## Brief
Write out the stretch of lines below that begins at the line with "in_first: [303, 235]" and ends at the line with "in_first: [359, 259]", including both, exactly as given and nothing more.

....

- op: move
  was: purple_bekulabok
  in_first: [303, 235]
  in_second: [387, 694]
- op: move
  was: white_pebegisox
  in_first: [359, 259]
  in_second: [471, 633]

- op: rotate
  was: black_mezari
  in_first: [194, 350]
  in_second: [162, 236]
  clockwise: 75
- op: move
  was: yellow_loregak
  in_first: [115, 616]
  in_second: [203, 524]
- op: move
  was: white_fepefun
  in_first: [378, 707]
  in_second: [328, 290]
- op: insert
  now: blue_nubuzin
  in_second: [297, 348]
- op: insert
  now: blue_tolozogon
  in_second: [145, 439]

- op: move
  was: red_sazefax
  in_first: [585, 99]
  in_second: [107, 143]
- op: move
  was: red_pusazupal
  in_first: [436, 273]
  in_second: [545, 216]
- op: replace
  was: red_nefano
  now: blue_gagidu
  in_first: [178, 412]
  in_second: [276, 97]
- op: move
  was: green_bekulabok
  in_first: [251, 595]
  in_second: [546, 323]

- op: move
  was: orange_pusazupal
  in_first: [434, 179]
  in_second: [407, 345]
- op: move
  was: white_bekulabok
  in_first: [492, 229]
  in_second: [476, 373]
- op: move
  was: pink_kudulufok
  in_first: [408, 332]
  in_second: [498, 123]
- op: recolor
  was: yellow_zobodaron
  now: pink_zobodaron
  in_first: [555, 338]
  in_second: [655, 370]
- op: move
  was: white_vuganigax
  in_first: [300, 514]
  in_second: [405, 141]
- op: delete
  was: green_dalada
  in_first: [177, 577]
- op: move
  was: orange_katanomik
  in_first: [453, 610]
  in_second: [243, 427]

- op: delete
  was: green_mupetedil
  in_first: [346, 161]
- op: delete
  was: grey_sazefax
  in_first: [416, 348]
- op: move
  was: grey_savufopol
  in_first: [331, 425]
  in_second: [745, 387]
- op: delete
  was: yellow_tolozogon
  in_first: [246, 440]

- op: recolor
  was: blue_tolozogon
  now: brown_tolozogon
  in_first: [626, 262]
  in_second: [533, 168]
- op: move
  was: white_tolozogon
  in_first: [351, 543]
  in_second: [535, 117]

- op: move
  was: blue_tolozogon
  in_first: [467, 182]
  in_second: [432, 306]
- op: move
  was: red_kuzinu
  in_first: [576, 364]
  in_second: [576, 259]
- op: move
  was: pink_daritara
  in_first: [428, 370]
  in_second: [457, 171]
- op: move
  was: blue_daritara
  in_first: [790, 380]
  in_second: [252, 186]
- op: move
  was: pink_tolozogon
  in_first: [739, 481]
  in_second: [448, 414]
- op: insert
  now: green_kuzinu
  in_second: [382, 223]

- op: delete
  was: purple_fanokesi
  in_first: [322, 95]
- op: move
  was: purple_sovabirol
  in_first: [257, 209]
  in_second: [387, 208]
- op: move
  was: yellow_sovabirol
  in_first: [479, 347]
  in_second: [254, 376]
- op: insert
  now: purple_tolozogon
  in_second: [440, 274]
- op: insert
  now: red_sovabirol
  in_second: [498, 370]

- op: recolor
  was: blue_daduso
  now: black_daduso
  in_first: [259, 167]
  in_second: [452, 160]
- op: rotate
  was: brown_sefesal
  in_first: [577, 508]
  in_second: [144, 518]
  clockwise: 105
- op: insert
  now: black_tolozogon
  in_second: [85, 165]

....

## Reply
  in_first: [303, 235]
  in_second: [387, 694]
- op: move
  was: white_pebegisox
  in_first: [359, 259]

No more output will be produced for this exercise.